_TRY IT_:
Reproduce exactly the lines from the one containing "pink tile B2 level 2 -> pink tile G3 level 2" through the last line of the data, both ends included.

(PROVIDED MATERIAL Opens)

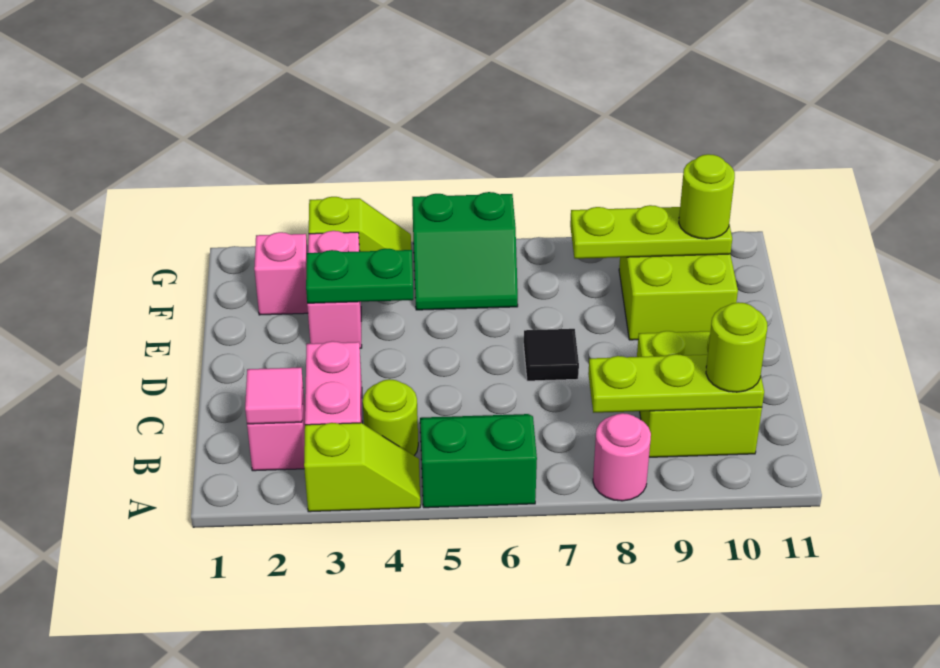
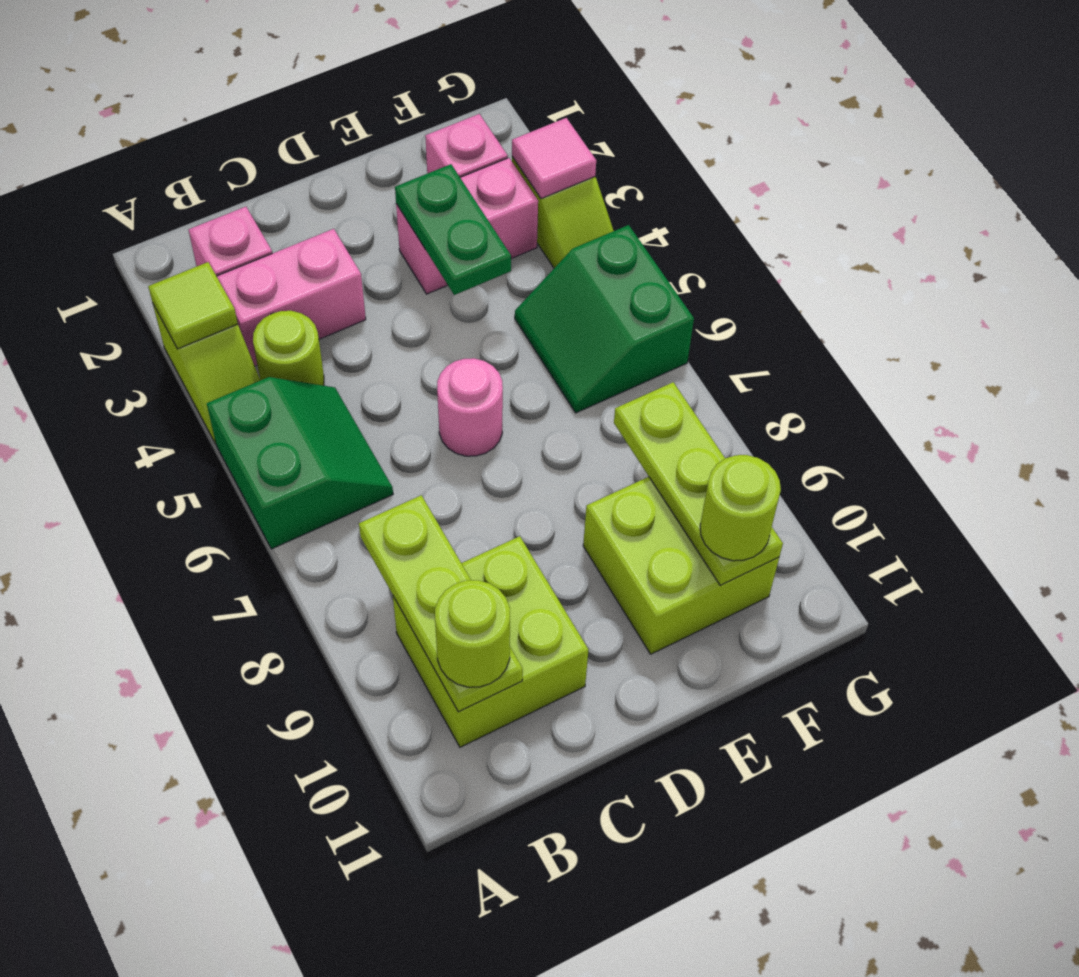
none -> lime tile A3 level 2
pink round brick A8 level 1 -> pink round brick D6 level 1
pink tile B2 level 2 -> pink tile G3 level 2
black tile D7 level 1 -> none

(PROVIDED MATERIAL Closes)

_WRITTEN REPLY_:
pink tile B2 level 2 -> pink tile G3 level 2
black tile D7 level 1 -> none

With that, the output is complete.